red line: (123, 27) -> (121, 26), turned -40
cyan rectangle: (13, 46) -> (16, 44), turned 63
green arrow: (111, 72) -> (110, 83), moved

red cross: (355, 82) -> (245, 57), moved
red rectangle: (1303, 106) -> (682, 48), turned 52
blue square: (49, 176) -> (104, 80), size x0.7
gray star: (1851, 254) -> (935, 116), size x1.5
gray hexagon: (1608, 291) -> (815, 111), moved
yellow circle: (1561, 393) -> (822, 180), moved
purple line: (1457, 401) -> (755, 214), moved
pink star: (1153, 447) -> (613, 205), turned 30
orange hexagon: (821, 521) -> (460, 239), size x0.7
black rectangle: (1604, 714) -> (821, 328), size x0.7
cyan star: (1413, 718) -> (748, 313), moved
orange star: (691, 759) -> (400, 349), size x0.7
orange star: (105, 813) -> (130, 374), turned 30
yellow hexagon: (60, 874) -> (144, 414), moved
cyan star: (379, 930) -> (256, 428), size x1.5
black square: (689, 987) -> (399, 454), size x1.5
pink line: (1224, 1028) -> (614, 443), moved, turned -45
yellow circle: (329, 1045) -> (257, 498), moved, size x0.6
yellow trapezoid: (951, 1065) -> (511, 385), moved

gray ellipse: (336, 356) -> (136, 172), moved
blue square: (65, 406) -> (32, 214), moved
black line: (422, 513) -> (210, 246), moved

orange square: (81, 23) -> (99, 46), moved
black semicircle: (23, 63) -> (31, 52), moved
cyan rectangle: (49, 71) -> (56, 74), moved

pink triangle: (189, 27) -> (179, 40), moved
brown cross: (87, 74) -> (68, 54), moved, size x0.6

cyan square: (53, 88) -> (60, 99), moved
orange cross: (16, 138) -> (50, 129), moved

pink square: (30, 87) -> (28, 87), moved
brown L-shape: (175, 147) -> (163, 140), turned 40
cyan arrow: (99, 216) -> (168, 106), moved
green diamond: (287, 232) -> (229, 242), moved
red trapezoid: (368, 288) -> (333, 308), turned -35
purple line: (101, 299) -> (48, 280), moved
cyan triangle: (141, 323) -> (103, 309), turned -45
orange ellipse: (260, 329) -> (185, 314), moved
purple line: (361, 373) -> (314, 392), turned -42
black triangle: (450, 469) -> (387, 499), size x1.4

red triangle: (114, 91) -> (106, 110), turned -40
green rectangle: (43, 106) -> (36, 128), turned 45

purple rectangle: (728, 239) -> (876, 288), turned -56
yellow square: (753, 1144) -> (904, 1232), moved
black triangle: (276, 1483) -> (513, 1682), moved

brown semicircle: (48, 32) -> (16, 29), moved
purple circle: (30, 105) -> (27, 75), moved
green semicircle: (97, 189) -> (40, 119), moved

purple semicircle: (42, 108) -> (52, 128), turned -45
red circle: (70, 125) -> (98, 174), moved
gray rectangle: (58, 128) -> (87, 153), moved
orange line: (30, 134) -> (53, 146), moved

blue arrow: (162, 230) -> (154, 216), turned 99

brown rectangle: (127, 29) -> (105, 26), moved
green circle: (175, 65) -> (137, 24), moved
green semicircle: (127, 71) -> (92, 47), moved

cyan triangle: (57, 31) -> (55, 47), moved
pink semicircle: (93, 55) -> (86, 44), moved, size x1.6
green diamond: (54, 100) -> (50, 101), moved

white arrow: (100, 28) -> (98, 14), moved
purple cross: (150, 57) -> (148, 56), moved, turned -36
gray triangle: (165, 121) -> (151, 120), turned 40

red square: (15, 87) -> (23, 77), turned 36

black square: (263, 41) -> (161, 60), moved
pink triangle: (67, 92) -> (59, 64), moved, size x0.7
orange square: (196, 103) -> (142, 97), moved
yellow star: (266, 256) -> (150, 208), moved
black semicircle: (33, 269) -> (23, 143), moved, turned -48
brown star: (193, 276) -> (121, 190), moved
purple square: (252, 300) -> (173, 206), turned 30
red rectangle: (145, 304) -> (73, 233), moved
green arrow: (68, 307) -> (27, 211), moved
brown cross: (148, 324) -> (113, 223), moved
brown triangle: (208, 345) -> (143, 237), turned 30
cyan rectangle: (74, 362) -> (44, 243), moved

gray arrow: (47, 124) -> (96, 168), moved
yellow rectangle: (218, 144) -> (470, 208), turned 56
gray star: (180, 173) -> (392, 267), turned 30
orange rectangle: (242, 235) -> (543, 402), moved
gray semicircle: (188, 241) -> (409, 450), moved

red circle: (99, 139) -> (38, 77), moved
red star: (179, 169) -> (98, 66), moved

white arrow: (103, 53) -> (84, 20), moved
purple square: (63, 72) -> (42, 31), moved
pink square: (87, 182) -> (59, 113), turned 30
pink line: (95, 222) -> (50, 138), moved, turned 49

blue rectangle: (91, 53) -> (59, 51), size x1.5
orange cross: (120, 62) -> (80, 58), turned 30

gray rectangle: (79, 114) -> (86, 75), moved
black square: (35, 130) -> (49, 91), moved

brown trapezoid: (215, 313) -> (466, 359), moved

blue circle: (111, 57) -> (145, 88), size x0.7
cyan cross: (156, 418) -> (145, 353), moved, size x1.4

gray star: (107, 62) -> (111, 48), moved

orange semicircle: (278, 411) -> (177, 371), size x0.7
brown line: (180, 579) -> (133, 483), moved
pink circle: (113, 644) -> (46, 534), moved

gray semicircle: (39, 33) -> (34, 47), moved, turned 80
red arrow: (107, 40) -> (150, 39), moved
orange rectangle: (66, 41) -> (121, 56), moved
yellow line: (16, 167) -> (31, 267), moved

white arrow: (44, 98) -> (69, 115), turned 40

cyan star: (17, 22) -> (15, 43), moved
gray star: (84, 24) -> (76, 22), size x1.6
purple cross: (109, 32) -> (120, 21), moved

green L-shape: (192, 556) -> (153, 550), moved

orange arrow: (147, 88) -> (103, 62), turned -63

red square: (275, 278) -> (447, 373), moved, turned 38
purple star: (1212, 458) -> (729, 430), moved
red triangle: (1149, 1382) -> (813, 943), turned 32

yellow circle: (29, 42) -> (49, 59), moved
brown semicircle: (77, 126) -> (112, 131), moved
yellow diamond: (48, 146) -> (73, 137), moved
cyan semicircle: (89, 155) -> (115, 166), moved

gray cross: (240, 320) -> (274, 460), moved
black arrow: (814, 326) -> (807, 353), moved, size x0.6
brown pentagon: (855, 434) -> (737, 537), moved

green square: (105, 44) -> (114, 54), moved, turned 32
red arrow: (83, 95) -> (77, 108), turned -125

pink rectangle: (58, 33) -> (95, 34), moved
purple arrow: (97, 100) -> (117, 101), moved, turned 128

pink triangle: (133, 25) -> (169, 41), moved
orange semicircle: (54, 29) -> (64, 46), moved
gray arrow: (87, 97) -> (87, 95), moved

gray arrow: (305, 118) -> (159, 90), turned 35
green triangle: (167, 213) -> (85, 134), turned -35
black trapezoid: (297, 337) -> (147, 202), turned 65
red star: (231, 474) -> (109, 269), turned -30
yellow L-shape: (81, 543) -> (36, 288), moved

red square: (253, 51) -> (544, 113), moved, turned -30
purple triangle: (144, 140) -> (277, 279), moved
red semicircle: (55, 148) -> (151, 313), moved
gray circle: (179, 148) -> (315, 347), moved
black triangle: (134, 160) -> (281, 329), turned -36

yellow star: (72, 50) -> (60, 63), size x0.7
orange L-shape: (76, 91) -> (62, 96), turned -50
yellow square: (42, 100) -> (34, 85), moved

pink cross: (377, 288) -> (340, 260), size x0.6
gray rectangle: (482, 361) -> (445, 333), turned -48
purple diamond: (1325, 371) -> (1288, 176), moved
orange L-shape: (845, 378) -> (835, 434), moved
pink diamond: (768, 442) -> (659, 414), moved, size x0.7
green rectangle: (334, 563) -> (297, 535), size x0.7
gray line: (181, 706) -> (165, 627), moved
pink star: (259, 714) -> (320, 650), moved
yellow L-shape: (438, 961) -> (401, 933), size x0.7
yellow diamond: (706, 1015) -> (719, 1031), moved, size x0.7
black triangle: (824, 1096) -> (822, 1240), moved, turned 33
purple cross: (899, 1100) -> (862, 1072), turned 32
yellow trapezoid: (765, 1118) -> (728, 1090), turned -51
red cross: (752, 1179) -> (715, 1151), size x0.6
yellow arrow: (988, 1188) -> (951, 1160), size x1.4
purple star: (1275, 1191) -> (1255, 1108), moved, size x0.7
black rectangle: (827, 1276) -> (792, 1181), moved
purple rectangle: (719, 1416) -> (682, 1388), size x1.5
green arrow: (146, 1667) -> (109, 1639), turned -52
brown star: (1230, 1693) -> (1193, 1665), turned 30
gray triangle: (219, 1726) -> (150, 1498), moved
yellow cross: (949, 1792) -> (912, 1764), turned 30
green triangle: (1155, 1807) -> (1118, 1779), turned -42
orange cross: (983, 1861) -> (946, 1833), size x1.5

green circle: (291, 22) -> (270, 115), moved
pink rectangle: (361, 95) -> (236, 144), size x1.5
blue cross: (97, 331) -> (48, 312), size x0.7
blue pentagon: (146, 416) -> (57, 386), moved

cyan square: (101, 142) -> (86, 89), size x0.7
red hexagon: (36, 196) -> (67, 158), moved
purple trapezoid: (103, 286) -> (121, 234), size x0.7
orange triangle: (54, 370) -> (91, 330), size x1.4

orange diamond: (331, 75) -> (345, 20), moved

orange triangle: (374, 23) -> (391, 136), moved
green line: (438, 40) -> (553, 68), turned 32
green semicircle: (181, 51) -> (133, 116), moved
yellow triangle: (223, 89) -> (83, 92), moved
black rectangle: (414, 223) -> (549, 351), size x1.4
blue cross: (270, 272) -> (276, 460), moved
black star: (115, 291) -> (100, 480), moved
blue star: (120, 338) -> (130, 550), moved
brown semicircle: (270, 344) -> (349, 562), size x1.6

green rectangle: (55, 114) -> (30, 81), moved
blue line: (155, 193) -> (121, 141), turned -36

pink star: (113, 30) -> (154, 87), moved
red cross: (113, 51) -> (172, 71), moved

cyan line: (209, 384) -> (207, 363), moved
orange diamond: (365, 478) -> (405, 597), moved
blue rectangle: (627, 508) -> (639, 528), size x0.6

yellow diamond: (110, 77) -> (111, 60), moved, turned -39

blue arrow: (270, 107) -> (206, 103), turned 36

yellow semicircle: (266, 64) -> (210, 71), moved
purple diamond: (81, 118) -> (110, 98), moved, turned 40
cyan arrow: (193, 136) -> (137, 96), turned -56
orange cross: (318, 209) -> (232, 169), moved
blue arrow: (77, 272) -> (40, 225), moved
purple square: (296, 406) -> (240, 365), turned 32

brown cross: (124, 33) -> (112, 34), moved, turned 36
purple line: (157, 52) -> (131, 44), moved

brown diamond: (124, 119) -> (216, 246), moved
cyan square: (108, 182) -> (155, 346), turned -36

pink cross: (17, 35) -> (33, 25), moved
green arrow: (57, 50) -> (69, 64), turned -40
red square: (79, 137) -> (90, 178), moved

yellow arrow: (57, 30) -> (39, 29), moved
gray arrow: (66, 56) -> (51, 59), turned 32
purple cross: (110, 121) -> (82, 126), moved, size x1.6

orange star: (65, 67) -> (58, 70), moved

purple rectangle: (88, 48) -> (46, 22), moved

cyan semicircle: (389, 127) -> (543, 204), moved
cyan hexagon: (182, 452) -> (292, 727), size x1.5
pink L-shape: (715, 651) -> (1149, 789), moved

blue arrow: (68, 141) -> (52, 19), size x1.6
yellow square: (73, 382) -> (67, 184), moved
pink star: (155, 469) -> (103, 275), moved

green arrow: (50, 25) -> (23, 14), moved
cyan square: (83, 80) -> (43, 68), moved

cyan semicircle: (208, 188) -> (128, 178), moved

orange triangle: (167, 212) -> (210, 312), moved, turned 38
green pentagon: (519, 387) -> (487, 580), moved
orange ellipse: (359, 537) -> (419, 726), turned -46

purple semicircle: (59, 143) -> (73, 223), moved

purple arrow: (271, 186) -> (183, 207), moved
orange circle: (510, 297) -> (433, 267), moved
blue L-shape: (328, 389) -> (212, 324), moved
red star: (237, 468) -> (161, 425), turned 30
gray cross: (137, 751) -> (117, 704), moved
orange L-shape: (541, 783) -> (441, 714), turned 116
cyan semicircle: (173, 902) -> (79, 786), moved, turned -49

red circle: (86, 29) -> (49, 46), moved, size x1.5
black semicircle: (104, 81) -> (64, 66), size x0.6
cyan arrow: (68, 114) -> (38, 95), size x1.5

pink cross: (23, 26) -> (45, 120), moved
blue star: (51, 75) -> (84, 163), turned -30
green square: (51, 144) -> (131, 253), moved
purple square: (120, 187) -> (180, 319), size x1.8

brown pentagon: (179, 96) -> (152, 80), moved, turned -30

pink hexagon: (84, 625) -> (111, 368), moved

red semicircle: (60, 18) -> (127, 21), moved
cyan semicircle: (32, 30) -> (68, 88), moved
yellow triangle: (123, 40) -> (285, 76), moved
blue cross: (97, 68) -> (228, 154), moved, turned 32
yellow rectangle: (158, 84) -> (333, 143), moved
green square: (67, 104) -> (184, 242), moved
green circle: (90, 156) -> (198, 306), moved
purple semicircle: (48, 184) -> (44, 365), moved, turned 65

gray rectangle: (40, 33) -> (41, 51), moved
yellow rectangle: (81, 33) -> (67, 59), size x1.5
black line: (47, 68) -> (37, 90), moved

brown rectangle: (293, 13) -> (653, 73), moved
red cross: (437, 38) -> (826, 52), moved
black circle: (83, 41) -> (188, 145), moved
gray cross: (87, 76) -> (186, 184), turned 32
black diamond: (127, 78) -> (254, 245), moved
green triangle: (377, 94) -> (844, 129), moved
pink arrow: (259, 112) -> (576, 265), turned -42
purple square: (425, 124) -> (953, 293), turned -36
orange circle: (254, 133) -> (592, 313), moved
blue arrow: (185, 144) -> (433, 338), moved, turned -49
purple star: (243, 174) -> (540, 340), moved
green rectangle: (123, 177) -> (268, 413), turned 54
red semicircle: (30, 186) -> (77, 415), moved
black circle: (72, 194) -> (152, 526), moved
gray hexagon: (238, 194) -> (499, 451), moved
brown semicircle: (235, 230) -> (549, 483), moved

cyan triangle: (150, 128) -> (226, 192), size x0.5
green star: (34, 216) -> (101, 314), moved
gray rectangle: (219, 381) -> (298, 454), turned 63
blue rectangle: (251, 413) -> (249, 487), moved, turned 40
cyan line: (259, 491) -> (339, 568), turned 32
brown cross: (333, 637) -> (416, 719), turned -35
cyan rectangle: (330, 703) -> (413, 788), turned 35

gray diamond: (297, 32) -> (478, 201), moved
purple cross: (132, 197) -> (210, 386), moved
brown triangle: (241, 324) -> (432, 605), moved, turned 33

■ Task instructions ■
Each line in the listing where the word "shape" is found is to be copied.

■ Output below ■
brown L-shape: (175, 147) -> (163, 140), turned 40
green L-shape: (192, 556) -> (153, 550), moved
yellow L-shape: (81, 543) -> (36, 288), moved
orange L-shape: (76, 91) -> (62, 96), turned -50
orange L-shape: (845, 378) -> (835, 434), moved
yellow L-shape: (438, 961) -> (401, 933), size x0.7
pink L-shape: (715, 651) -> (1149, 789), moved
blue L-shape: (328, 389) -> (212, 324), moved
orange L-shape: (541, 783) -> (441, 714), turned 116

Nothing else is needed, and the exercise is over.